§ **Action item**
From the line that contains "D9: diode 1N4004" down to the final line of the listing below, set down every line exactly, both ends included, and drop the pictures.

BEGIN Excerpted data

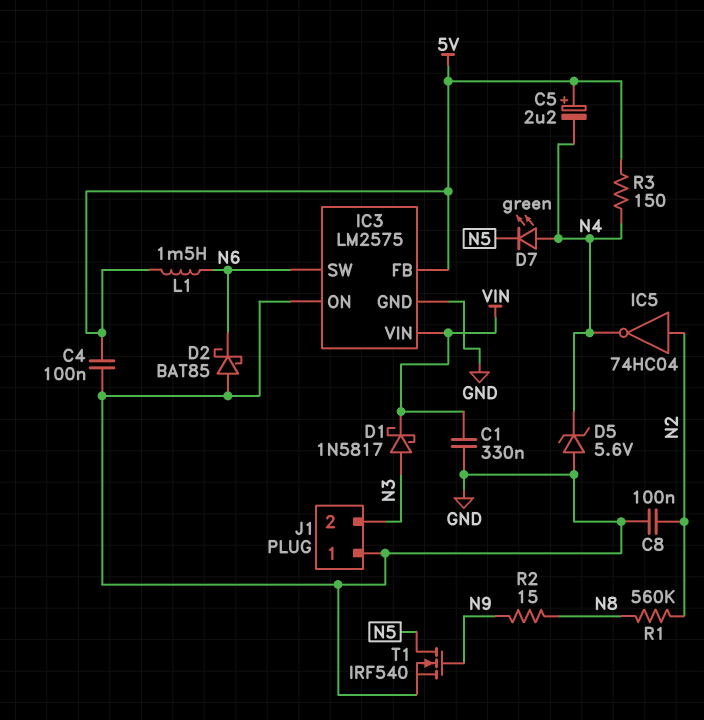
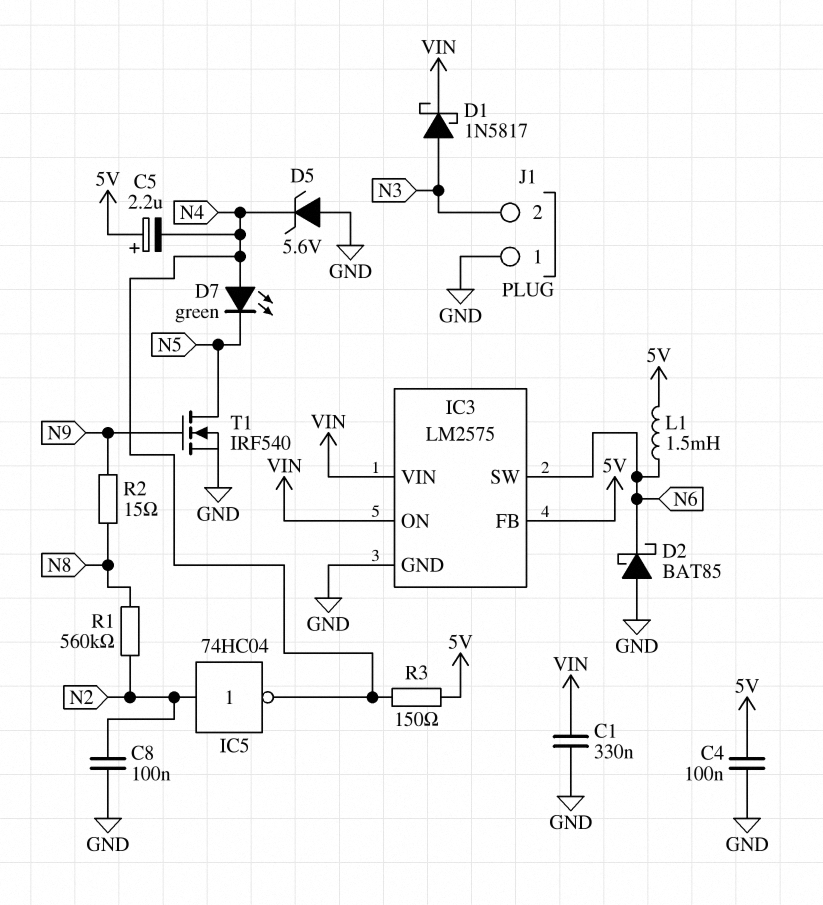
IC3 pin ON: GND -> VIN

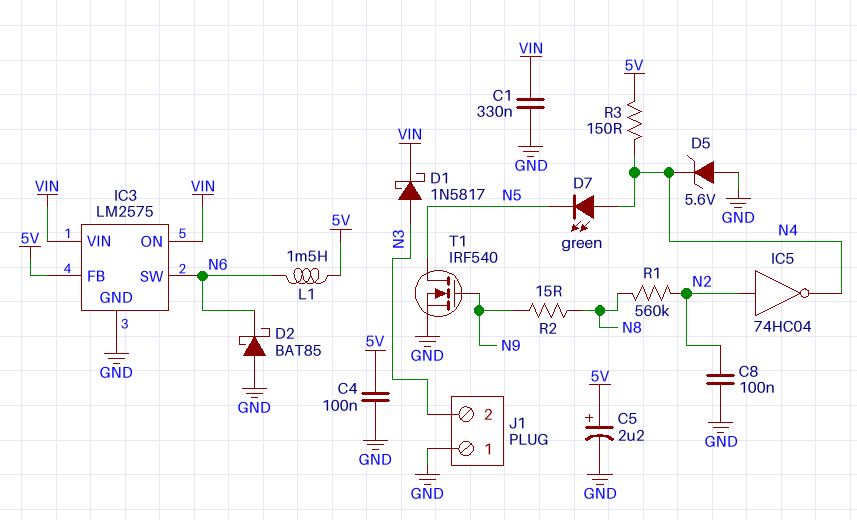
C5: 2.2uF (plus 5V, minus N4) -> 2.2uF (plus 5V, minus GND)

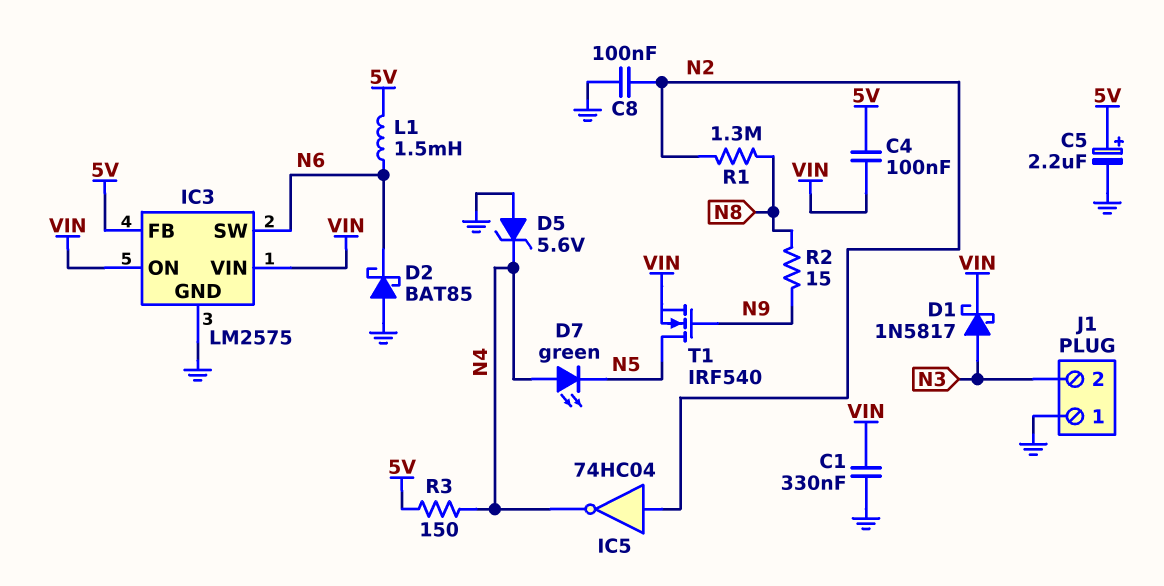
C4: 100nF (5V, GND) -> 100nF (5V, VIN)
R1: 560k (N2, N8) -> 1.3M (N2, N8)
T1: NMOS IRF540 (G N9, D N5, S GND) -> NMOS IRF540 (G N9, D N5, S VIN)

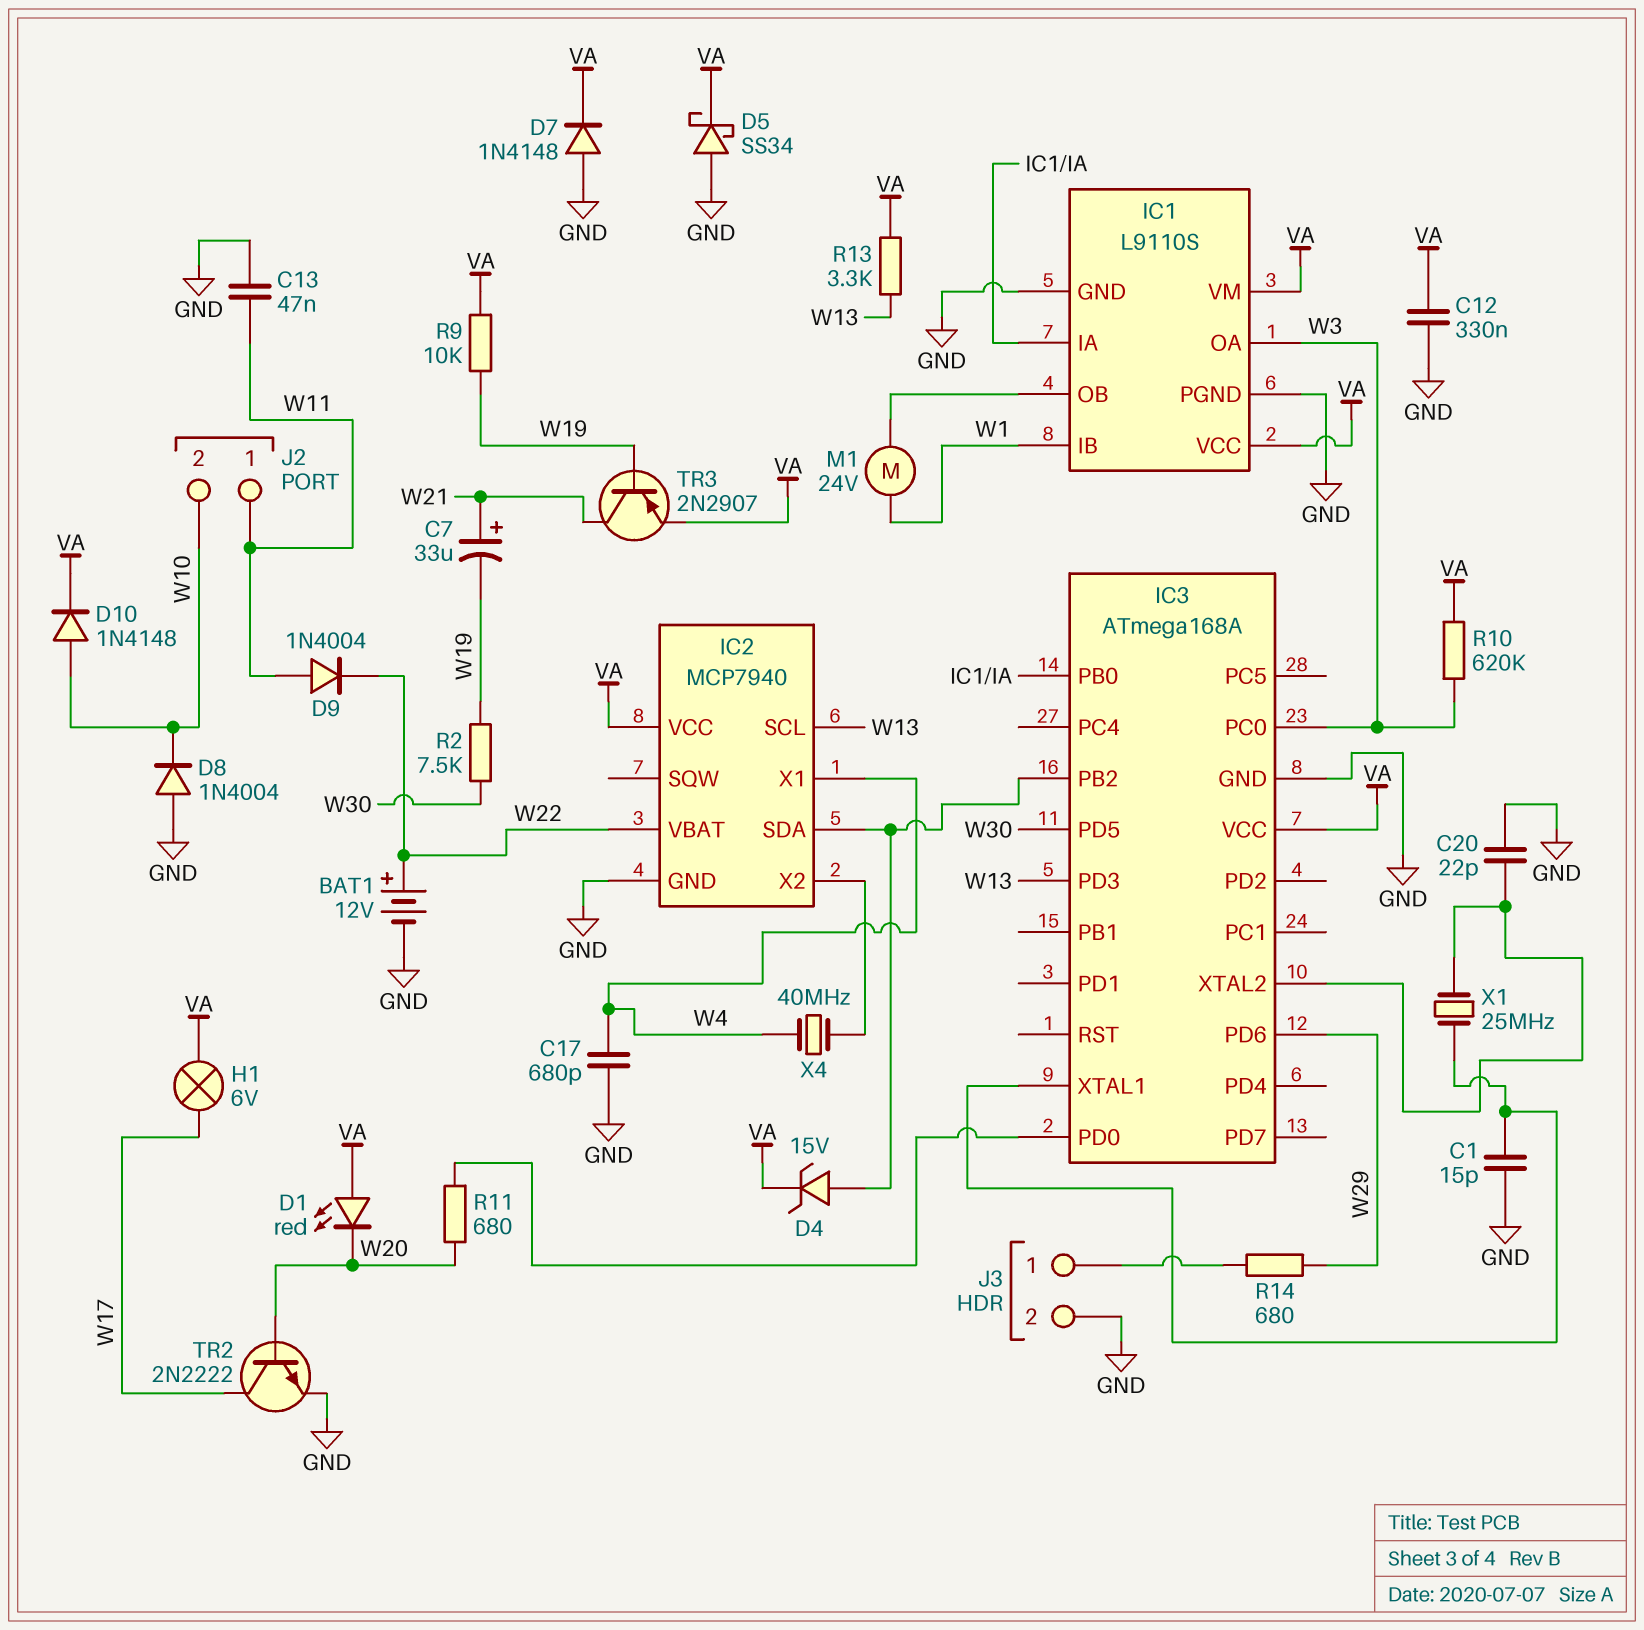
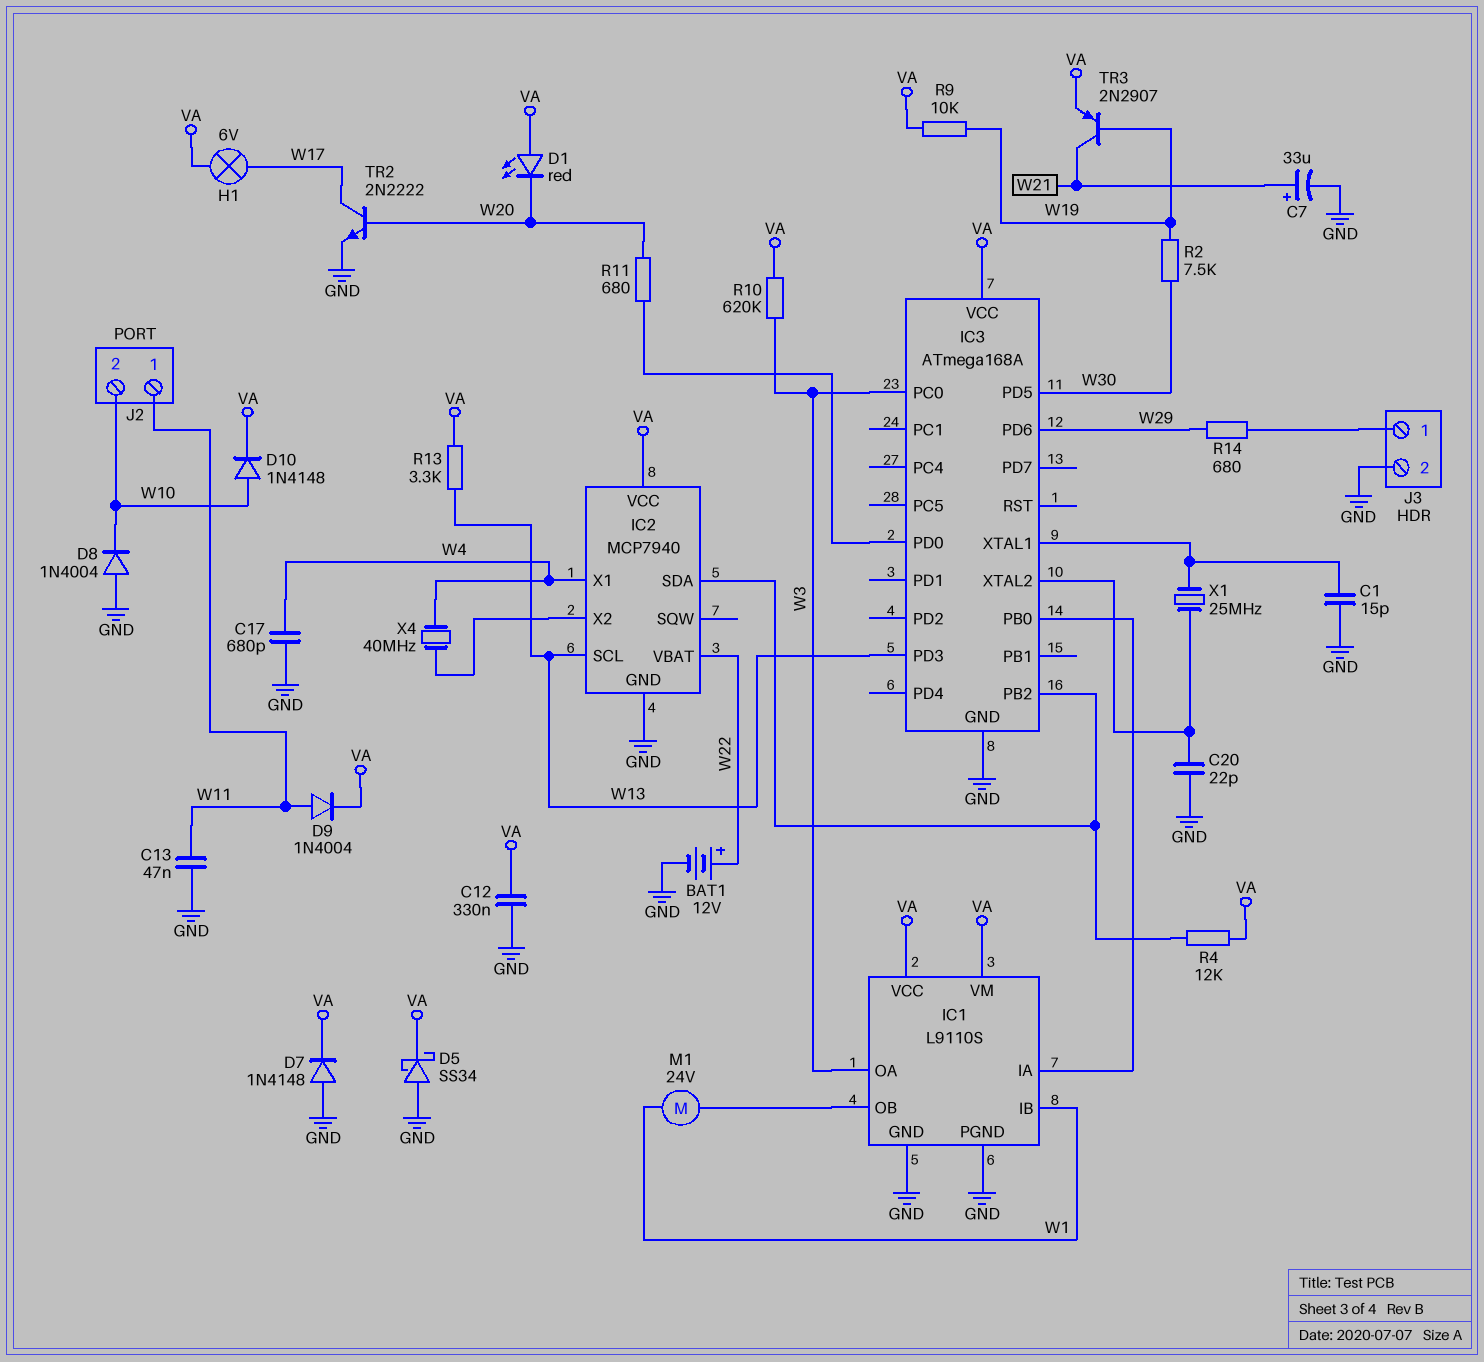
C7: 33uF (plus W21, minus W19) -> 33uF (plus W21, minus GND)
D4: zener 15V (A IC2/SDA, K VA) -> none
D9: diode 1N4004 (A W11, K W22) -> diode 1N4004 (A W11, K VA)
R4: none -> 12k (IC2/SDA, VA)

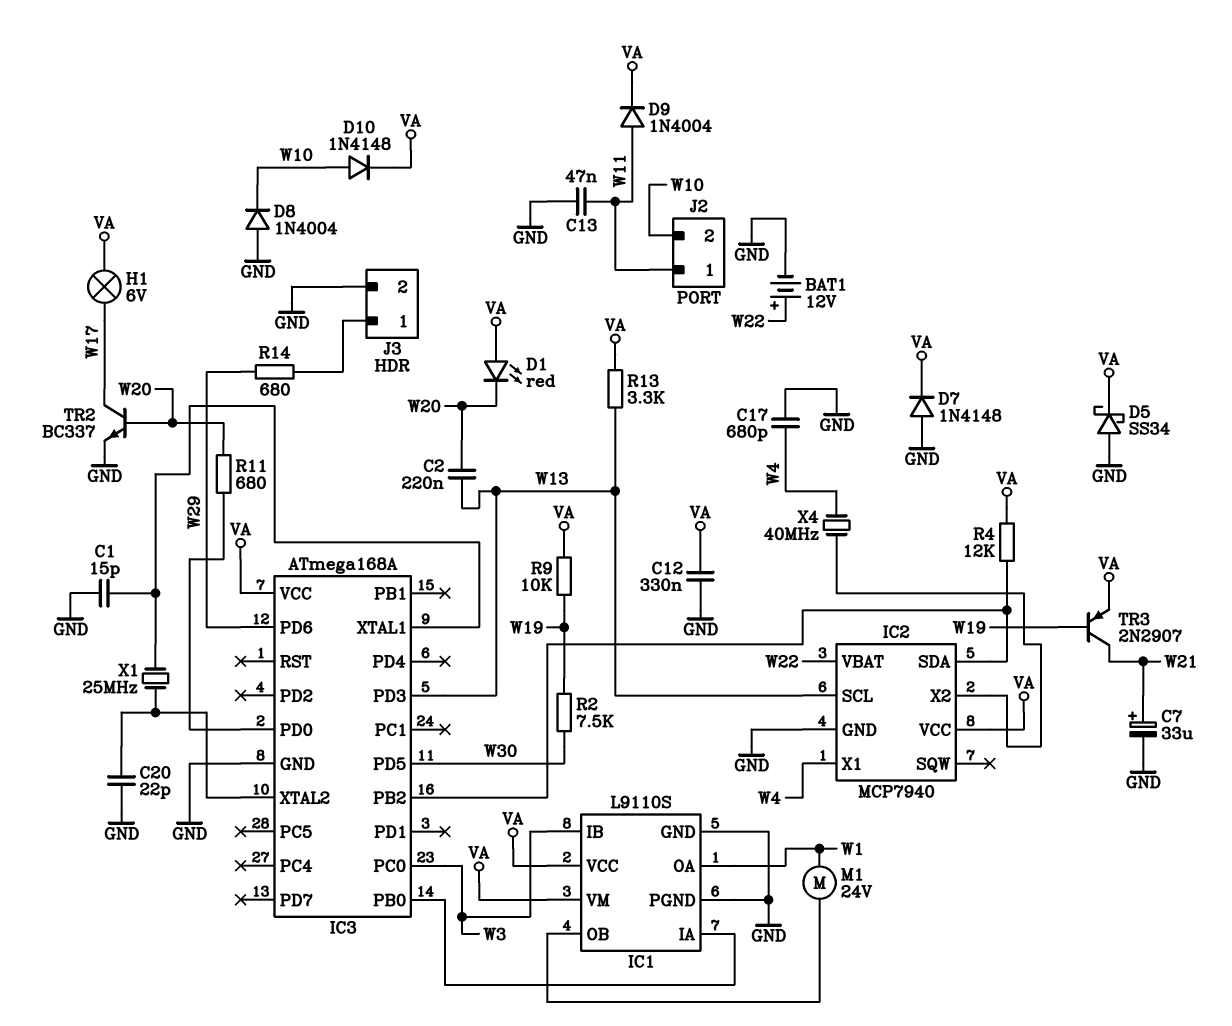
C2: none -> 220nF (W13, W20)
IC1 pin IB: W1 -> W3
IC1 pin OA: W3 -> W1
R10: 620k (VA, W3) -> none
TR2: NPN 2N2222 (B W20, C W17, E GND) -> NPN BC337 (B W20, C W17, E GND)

END Excerpted data

§ **The completed task**
D9: diode 1N4004 (A W11, K W22) -> diode 1N4004 (A W11, K VA)
R4: none -> 12k (IC2/SDA, VA)

C2: none -> 220nF (W13, W20)
IC1 pin IB: W1 -> W3
IC1 pin OA: W3 -> W1
R10: 620k (VA, W3) -> none
TR2: NPN 2N2222 (B W20, C W17, E GND) -> NPN BC337 (B W20, C W17, E GND)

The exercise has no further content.